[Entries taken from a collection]

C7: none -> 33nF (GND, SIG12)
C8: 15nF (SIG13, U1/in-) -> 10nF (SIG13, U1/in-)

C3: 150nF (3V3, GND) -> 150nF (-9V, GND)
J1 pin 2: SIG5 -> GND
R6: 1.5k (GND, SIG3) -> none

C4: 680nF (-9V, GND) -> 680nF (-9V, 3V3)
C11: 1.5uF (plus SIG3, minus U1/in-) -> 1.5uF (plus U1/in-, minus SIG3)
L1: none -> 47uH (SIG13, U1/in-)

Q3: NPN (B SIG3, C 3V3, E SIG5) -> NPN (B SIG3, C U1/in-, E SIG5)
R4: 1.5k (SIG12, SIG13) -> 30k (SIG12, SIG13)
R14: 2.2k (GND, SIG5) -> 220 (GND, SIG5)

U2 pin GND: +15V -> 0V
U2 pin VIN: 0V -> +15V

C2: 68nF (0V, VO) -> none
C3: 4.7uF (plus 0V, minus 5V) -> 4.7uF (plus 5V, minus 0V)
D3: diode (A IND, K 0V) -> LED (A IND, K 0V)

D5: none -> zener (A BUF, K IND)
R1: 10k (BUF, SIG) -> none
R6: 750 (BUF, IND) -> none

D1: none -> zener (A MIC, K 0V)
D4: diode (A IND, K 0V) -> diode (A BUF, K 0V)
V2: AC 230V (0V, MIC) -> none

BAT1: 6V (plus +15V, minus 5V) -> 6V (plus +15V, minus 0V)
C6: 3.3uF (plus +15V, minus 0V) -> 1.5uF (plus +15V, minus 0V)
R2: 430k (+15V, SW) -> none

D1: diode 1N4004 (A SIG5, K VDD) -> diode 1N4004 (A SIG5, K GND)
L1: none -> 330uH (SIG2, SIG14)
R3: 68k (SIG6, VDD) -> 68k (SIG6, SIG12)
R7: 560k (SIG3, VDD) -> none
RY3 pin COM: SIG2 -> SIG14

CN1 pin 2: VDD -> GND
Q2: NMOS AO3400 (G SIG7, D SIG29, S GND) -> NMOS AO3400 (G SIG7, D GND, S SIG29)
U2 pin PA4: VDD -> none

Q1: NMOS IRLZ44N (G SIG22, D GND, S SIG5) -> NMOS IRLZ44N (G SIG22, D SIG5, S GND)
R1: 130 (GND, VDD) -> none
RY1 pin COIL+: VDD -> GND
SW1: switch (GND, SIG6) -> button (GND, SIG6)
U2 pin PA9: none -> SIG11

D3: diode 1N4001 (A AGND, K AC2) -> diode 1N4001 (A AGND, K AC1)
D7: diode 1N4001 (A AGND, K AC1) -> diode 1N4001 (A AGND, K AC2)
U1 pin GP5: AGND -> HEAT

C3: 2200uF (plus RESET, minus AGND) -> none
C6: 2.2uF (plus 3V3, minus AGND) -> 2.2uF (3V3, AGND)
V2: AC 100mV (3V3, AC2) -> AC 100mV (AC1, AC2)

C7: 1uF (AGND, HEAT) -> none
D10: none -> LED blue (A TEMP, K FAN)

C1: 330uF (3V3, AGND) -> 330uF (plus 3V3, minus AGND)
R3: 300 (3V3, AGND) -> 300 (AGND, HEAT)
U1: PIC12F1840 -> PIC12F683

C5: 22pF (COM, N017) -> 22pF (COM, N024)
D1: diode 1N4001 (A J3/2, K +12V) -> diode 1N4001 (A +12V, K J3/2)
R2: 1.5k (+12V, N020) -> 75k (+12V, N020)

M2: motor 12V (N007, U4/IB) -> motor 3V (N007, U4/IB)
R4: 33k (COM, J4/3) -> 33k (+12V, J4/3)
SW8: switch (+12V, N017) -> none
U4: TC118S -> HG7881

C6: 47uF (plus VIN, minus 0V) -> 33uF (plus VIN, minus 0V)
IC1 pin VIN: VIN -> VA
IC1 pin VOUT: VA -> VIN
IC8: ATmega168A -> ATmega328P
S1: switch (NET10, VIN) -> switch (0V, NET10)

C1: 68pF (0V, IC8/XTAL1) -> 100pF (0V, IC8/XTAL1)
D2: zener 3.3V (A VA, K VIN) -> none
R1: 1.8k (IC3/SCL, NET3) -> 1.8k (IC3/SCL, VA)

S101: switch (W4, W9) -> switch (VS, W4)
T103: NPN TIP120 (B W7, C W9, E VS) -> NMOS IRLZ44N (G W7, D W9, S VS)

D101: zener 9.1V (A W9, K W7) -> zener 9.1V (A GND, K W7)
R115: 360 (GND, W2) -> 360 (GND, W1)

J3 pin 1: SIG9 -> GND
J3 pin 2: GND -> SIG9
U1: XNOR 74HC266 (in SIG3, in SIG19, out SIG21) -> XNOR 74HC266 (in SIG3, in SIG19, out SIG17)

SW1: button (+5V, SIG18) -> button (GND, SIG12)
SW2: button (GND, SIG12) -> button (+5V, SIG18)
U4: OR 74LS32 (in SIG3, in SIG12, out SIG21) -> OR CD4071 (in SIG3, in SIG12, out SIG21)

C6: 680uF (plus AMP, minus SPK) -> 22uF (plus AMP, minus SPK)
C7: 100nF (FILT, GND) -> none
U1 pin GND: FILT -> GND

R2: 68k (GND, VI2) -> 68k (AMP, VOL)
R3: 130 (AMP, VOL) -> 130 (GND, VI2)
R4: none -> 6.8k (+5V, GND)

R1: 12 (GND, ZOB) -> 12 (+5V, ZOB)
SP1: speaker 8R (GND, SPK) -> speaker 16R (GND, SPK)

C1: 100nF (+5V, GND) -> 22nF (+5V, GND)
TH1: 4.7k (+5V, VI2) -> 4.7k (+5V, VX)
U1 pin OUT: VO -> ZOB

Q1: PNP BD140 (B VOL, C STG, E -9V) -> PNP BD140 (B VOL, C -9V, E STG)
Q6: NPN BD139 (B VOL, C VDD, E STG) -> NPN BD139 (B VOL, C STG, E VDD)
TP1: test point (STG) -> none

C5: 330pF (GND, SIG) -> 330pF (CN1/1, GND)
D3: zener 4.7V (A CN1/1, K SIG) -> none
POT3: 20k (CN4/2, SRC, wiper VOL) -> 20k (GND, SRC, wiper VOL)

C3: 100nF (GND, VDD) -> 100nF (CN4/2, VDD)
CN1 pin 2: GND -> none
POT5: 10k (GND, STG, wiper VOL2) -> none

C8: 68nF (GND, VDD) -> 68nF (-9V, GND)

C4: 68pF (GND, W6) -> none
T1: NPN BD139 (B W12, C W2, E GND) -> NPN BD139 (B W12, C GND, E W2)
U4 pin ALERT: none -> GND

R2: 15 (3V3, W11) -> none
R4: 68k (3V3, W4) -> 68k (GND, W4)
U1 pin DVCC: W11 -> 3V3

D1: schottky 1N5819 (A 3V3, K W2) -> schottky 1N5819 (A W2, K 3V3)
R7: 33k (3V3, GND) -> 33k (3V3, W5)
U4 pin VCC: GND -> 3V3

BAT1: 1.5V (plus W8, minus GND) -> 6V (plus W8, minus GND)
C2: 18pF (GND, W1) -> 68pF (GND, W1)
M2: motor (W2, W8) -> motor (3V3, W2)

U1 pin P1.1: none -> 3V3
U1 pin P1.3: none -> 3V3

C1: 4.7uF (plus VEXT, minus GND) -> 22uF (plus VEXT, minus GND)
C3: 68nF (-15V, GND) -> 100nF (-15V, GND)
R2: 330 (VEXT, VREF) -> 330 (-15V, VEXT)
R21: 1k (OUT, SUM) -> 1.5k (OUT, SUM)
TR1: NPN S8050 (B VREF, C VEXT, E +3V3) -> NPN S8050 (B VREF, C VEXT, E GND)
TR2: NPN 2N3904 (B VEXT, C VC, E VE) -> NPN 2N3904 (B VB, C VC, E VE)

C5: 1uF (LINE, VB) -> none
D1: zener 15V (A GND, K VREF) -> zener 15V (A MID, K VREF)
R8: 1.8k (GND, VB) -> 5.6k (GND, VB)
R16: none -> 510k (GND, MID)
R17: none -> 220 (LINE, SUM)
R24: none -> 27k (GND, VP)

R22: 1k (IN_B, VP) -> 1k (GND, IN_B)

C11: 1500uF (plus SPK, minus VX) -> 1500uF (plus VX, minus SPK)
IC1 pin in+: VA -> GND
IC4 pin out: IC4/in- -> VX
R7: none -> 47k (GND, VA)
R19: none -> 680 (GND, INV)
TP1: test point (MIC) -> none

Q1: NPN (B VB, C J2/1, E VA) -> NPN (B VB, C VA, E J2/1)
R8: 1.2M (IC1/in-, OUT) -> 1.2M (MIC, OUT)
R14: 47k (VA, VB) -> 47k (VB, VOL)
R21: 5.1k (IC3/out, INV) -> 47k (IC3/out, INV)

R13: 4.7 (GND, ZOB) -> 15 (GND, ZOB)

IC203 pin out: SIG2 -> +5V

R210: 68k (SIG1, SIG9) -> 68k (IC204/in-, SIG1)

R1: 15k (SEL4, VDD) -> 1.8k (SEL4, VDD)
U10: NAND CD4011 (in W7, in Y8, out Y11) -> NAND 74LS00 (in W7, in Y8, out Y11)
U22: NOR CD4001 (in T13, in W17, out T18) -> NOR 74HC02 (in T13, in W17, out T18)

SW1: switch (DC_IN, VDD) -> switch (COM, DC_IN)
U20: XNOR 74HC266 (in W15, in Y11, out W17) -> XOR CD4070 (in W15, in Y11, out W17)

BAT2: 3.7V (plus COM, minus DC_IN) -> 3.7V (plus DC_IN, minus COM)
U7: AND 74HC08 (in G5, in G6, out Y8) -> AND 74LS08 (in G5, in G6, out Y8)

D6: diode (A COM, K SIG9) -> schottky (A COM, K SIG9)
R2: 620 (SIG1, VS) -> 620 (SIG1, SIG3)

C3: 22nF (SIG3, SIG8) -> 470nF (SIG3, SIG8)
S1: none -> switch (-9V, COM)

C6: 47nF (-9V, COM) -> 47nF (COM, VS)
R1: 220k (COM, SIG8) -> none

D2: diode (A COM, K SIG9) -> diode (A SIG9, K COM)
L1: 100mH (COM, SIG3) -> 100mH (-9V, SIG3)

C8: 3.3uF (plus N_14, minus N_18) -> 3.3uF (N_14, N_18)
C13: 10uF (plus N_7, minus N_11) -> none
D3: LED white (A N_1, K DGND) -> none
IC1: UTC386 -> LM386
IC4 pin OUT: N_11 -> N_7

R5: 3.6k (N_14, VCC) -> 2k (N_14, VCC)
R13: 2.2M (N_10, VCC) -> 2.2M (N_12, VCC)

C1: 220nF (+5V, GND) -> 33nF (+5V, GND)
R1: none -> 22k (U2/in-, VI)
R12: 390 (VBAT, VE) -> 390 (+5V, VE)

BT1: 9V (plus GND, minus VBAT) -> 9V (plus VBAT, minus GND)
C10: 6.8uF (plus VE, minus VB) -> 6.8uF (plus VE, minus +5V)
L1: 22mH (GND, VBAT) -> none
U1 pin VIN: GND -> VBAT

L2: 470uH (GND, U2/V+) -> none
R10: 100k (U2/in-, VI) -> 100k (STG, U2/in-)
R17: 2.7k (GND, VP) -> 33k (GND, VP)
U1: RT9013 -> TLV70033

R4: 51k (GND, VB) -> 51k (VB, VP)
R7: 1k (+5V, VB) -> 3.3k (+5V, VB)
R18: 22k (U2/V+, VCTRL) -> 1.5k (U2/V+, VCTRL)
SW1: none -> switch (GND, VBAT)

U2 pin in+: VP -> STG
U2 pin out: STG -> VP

▶ Exercise brief: Please transcribe exactly the lines above from the line that has "SW1: switch (DC_IN, VDD)" up to and including the line that has "C10: 6.8uF (plus"; no other line belongs in the answer.

▶ Result:
SW1: switch (DC_IN, VDD) -> switch (COM, DC_IN)
U20: XNOR 74HC266 (in W15, in Y11, out W17) -> XOR CD4070 (in W15, in Y11, out W17)

BAT2: 3.7V (plus COM, minus DC_IN) -> 3.7V (plus DC_IN, minus COM)
U7: AND 74HC08 (in G5, in G6, out Y8) -> AND 74LS08 (in G5, in G6, out Y8)

D6: diode (A COM, K SIG9) -> schottky (A COM, K SIG9)
R2: 620 (SIG1, VS) -> 620 (SIG1, SIG3)

C3: 22nF (SIG3, SIG8) -> 470nF (SIG3, SIG8)
S1: none -> switch (-9V, COM)

C6: 47nF (-9V, COM) -> 47nF (COM, VS)
R1: 220k (COM, SIG8) -> none

D2: diode (A COM, K SIG9) -> diode (A SIG9, K COM)
L1: 100mH (COM, SIG3) -> 100mH (-9V, SIG3)

C8: 3.3uF (plus N_14, minus N_18) -> 3.3uF (N_14, N_18)
C13: 10uF (plus N_7, minus N_11) -> none
D3: LED white (A N_1, K DGND) -> none
IC1: UTC386 -> LM386
IC4 pin OUT: N_11 -> N_7

R5: 3.6k (N_14, VCC) -> 2k (N_14, VCC)
R13: 2.2M (N_10, VCC) -> 2.2M (N_12, VCC)

C1: 220nF (+5V, GND) -> 33nF (+5V, GND)
R1: none -> 22k (U2/in-, VI)
R12: 390 (VBAT, VE) -> 390 (+5V, VE)

BT1: 9V (plus GND, minus VBAT) -> 9V (plus VBAT, minus GND)
C10: 6.8uF (plus VE, minus VB) -> 6.8uF (plus VE, minus +5V)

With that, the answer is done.